Go through the entries and transcribe each one exactly, dropping the pictures.

> **EXERCISE INPUT**

--------------------------------

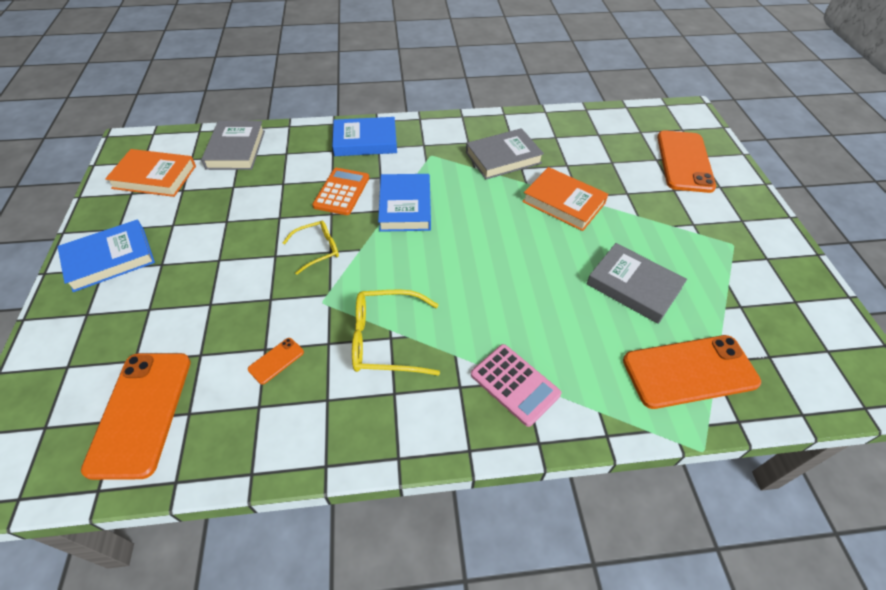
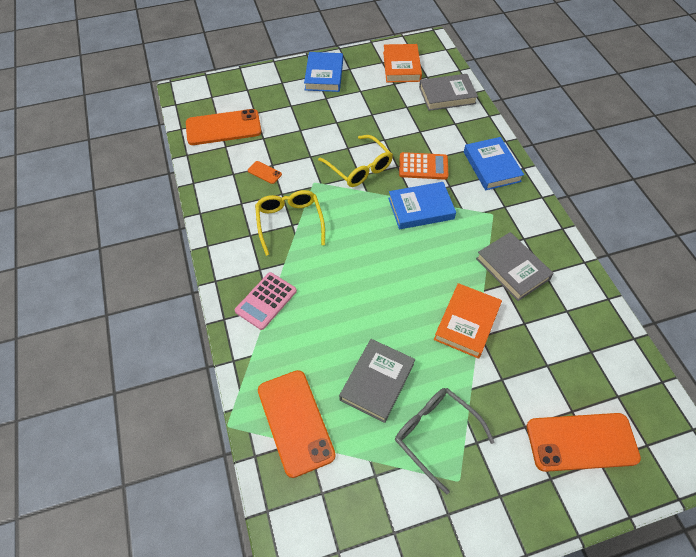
camera: 80 degrees right, 5 degrees up
blue book [57,219,155,292] -> blue book turned 45 degrees clockwise [304,52,343,92]
yellow glasses [283,220,339,275] -> yellow glasses [318,135,393,187], size x1.59
none -> grey glasses [395,388,495,495]

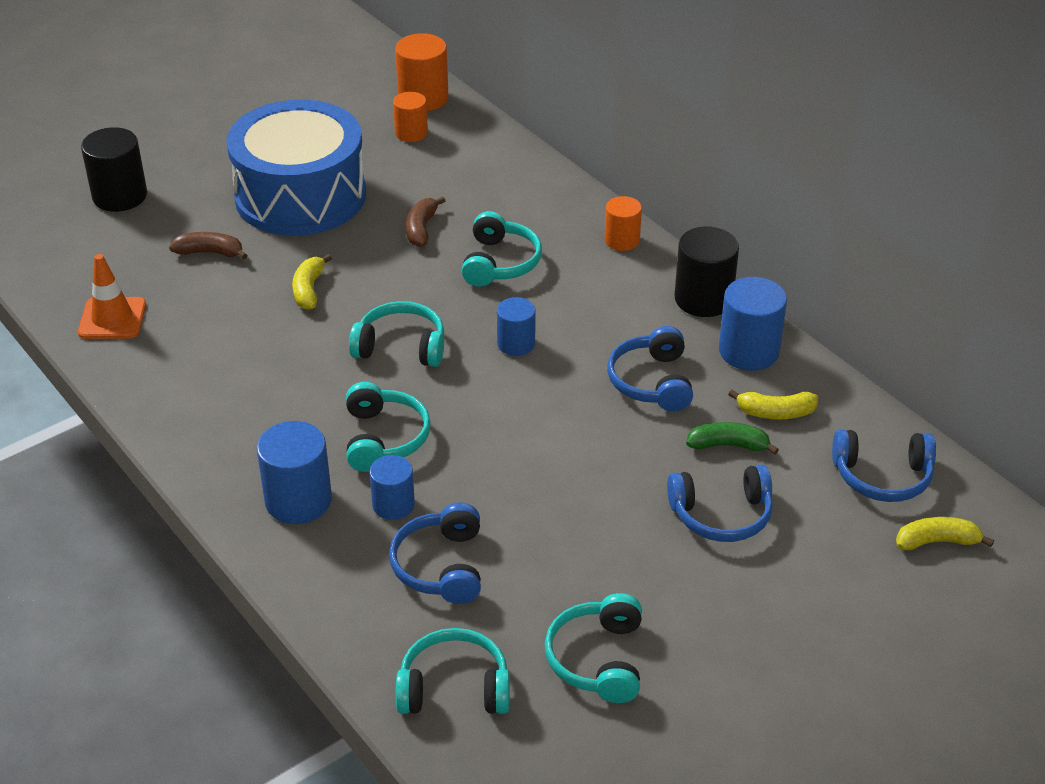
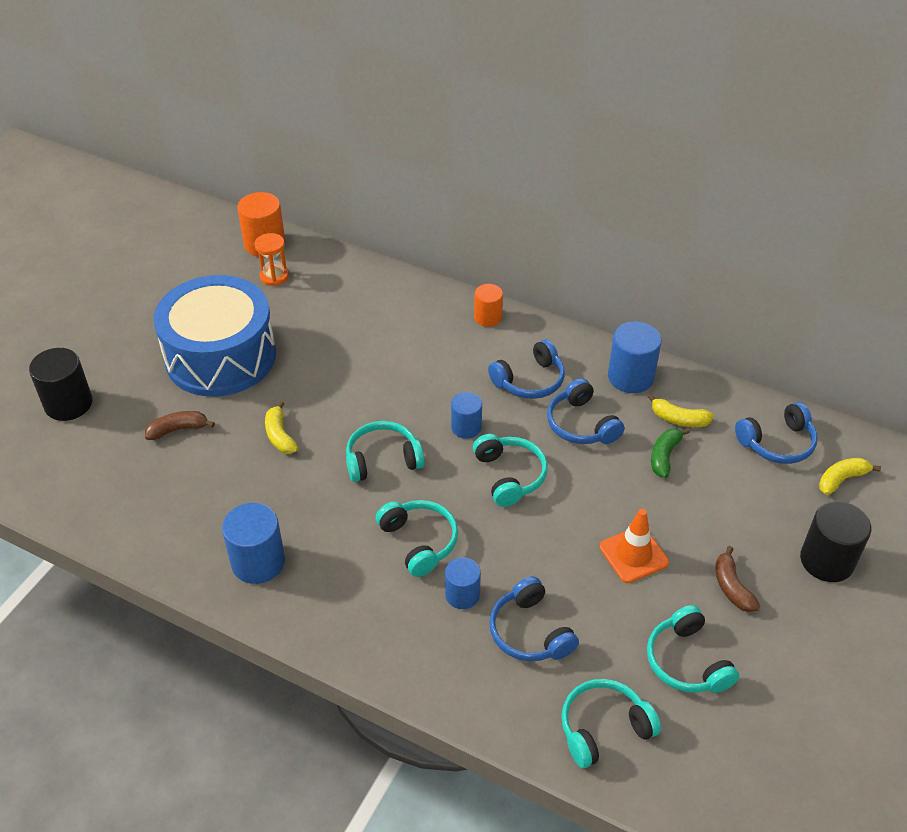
camera: 25 degrees left, 5 degrees up
orange traffic cone [78,254,146,339] -> orange traffic cone moved to [600,509,669,583]
blue cylinder [256,421,332,524] -> blue cylinder moved to [222,503,285,584]
orange cylinder [393,92,428,142] -> orange hourglass [254,233,289,286]
brown banana [406,196,445,247] -> brown banana moved to [715,546,760,612]
turquoise headphones [462,211,542,287] -> turquoise headphones moved to [473,434,548,507]
blue headphones [667,465,773,542] -> blue headphones moved to [488,339,565,399]
black cylinder [675,227,739,317] -> black cylinder moved to [800,501,871,582]
green banana [686,422,779,455] -> green banana turned 45 degrees counterclockwise [651,428,690,478]
yellow banana [728,390,818,419] -> yellow banana turned 45 degrees clockwise [648,394,714,427]

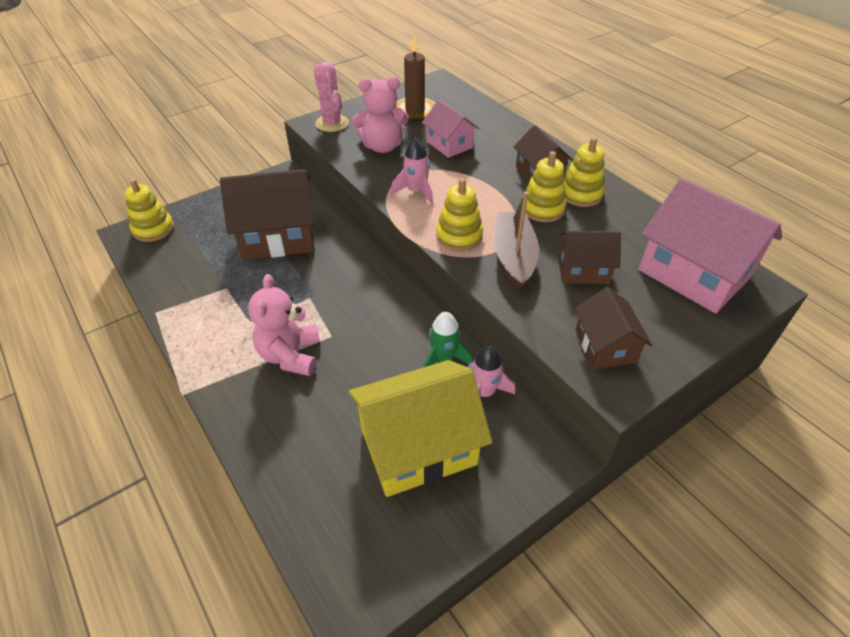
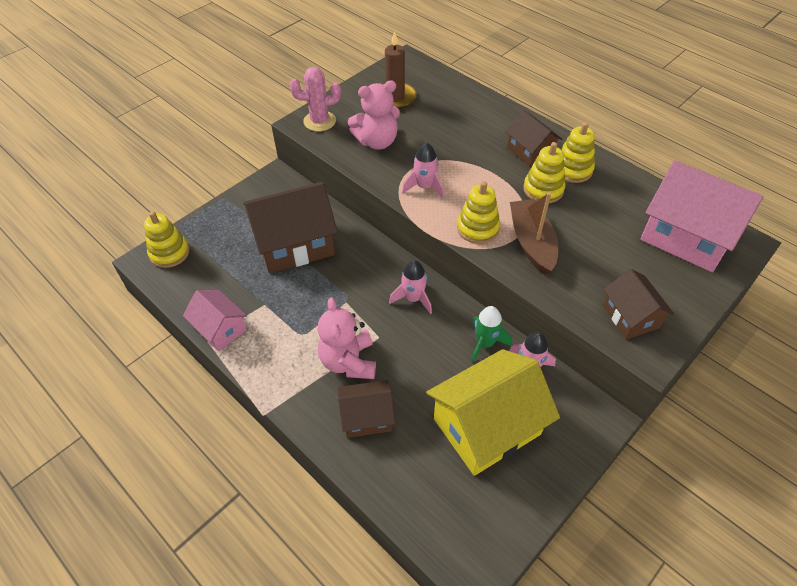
camera: 10 degrees left, 5 degrees up
pink cactus [314,62,349,132] -> pink cactus turned 60 degrees counterclockwise [290,67,341,132]
pink house [422,100,479,158] -> pink house moved to [183,290,247,351]
brown house [558,231,621,284] -> brown house moved to [338,380,395,438]
none -> pink rocket [389,260,432,314]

--------------------------------

> **RESPONSE TO THIS TASK**
camera: 80 degrees right, 5 degrees up
blue book [57,219,155,292] -> blue book turned 45 degrees clockwise [304,52,343,92]
yellow glasses [283,220,339,275] -> yellow glasses [318,135,393,187], size x1.59
none -> grey glasses [395,388,495,495]

camera: 25 degrees left, 5 degrees up
orange traffic cone [78,254,146,339] -> orange traffic cone moved to [600,509,669,583]
blue cylinder [256,421,332,524] -> blue cylinder moved to [222,503,285,584]
orange cylinder [393,92,428,142] -> orange hourglass [254,233,289,286]
brown banana [406,196,445,247] -> brown banana moved to [715,546,760,612]
turquoise headphones [462,211,542,287] -> turquoise headphones moved to [473,434,548,507]
blue headphones [667,465,773,542] -> blue headphones moved to [488,339,565,399]
black cylinder [675,227,739,317] -> black cylinder moved to [800,501,871,582]
green banana [686,422,779,455] -> green banana turned 45 degrees counterclockwise [651,428,690,478]
yellow banana [728,390,818,419] -> yellow banana turned 45 degrees clockwise [648,394,714,427]

camera: 10 degrees left, 5 degrees up
pink cactus [314,62,349,132] -> pink cactus turned 60 degrees counterclockwise [290,67,341,132]
pink house [422,100,479,158] -> pink house moved to [183,290,247,351]
brown house [558,231,621,284] -> brown house moved to [338,380,395,438]
none -> pink rocket [389,260,432,314]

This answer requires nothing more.